> **RECORDS TO USE**
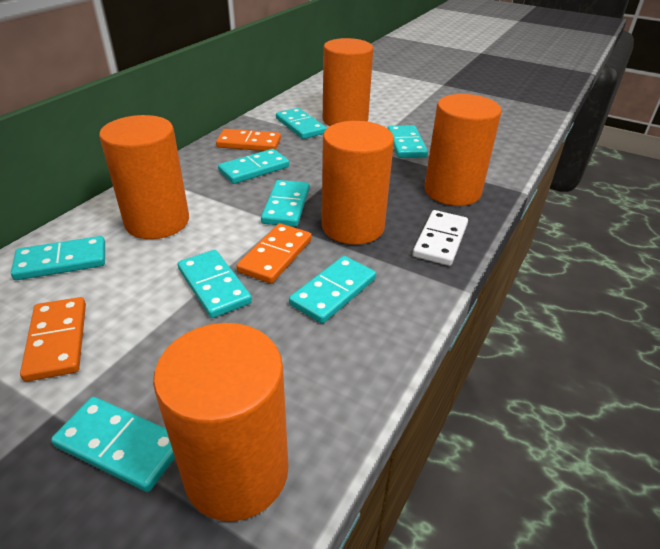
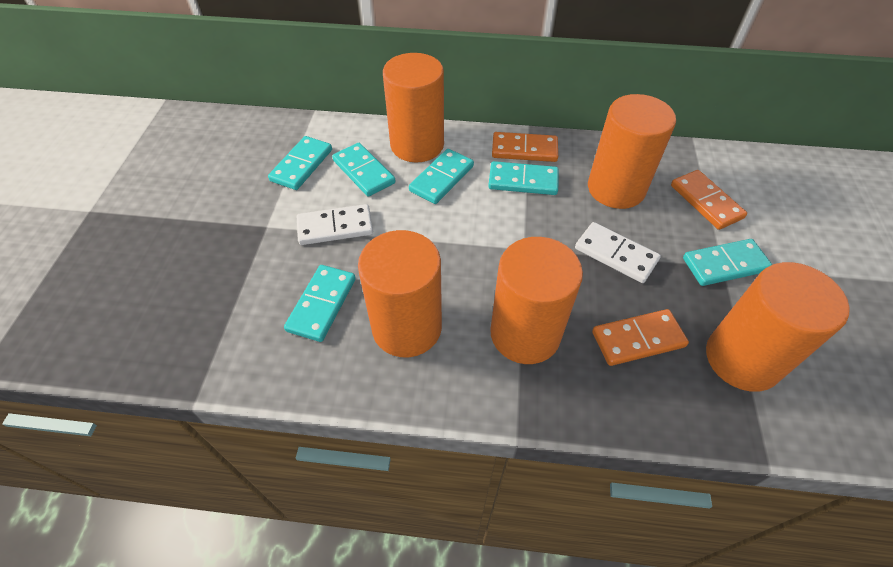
turquoise domino: 8 -> 6
white domino: 1 -> 2

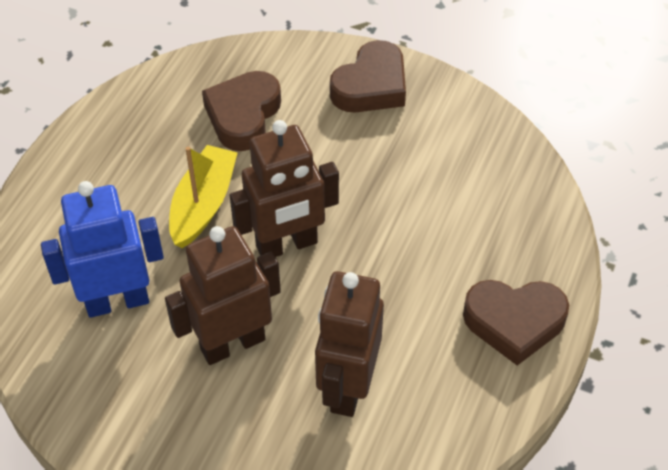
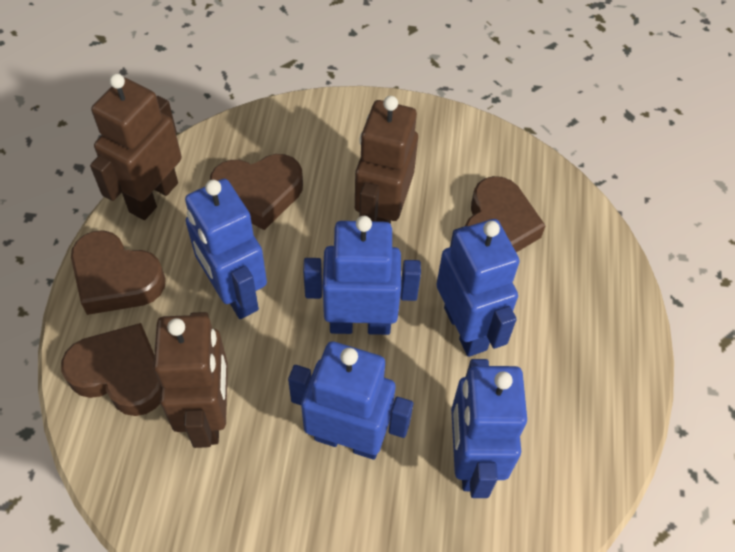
blue robot: 1 -> 5
brown heart: 3 -> 4
yellow boat: 1 -> 0

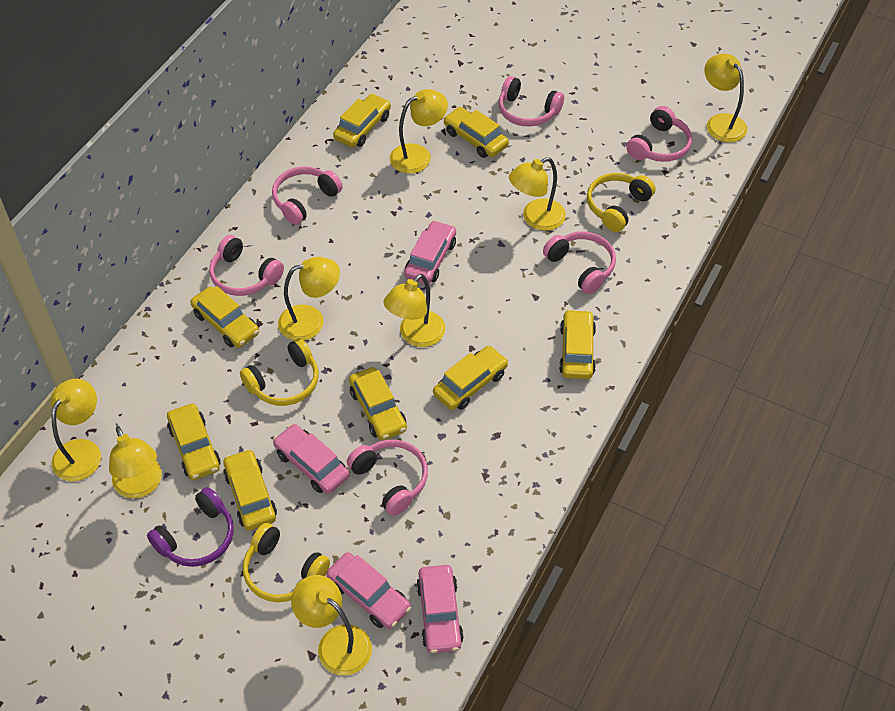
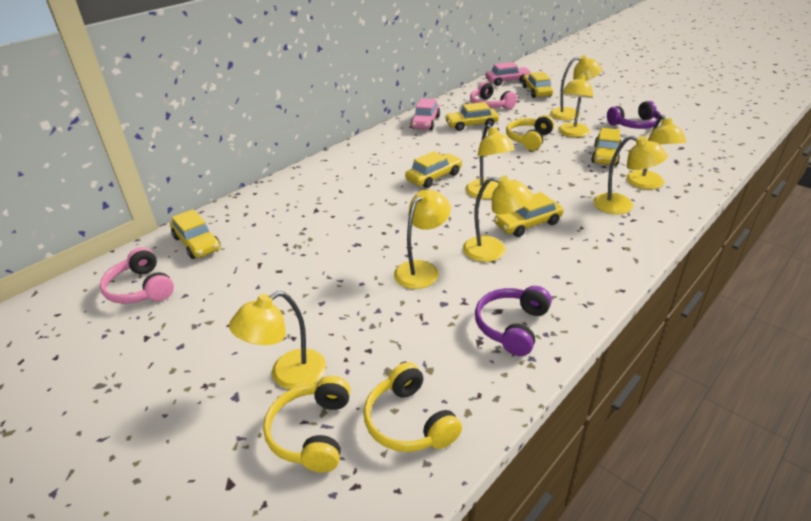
pink car: 4 -> 2
pink headphones: 6 -> 2
purple headphones: 1 -> 2
yellow car: 8 -> 6

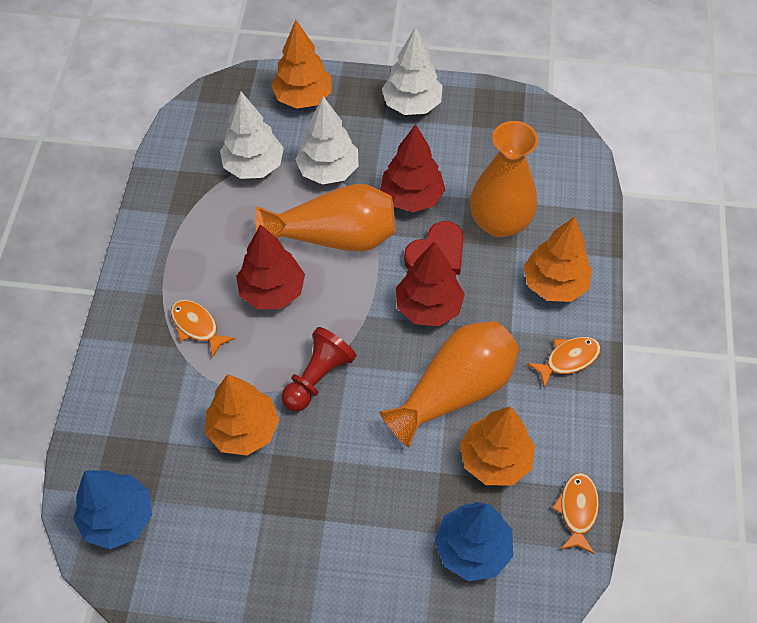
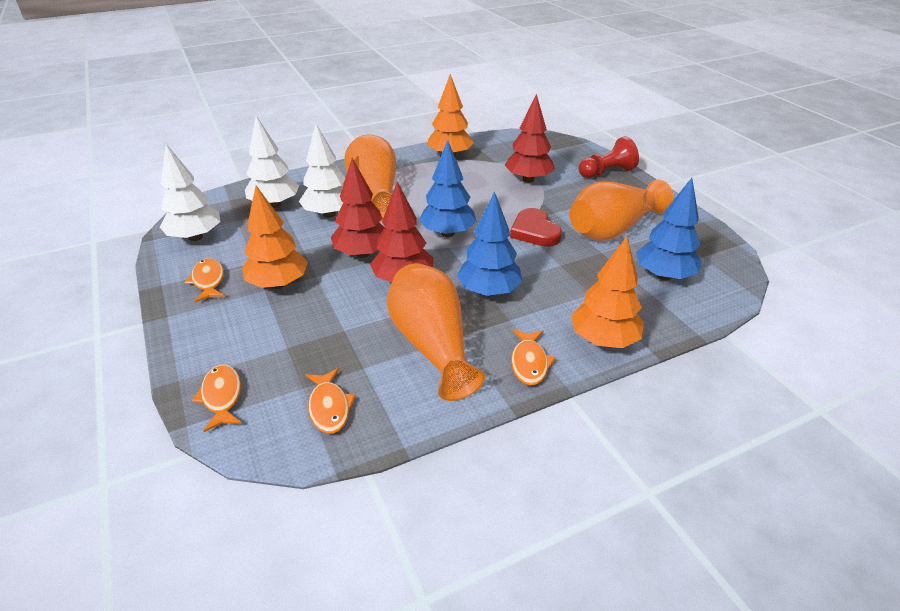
blue tree: 2 -> 3
orange fish: 3 -> 4
orange tree: 4 -> 3

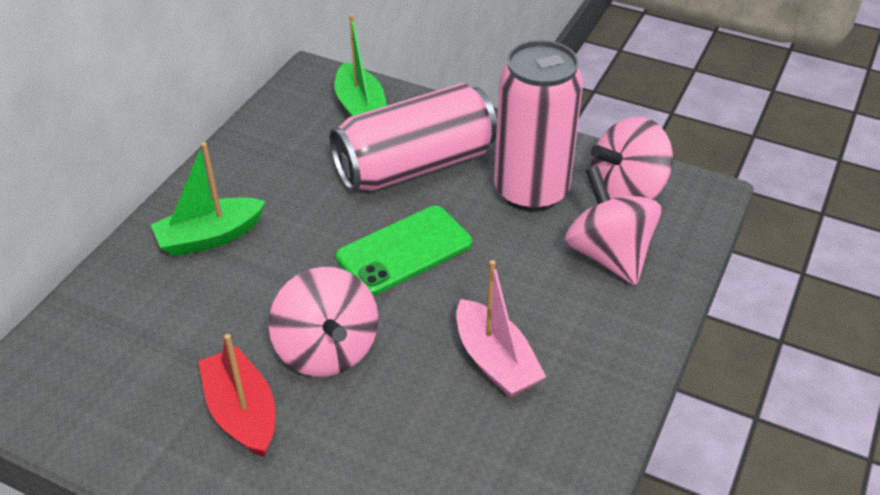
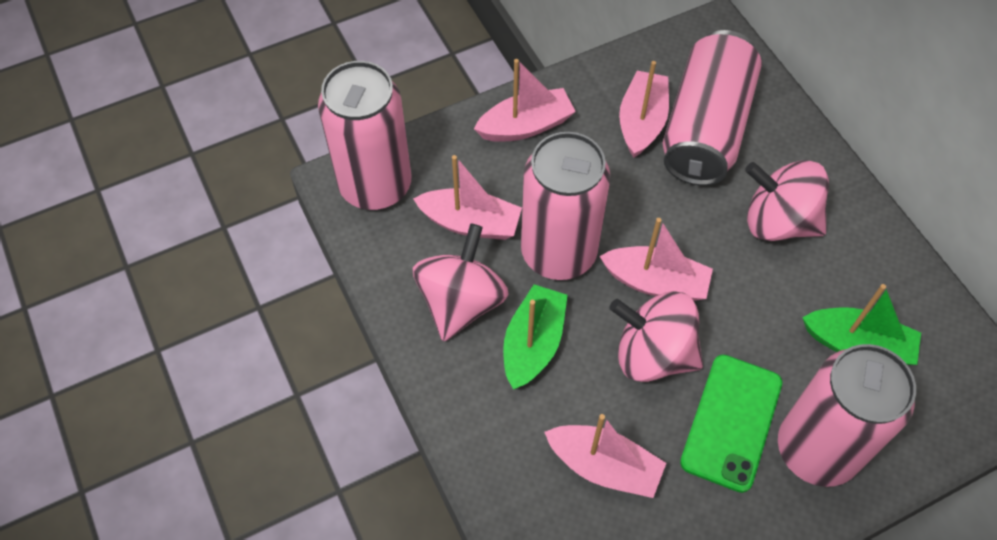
pink boat: 1 -> 5
pink can: 2 -> 4
red boat: 1 -> 0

> **WHAT TO WORK ON**
Working from the entries above, filter out every line that lacks "domino" and copy what remains.

> **OUTPUT FOR THIS EXERCISE**
turquoise domino: 8 -> 6
white domino: 1 -> 2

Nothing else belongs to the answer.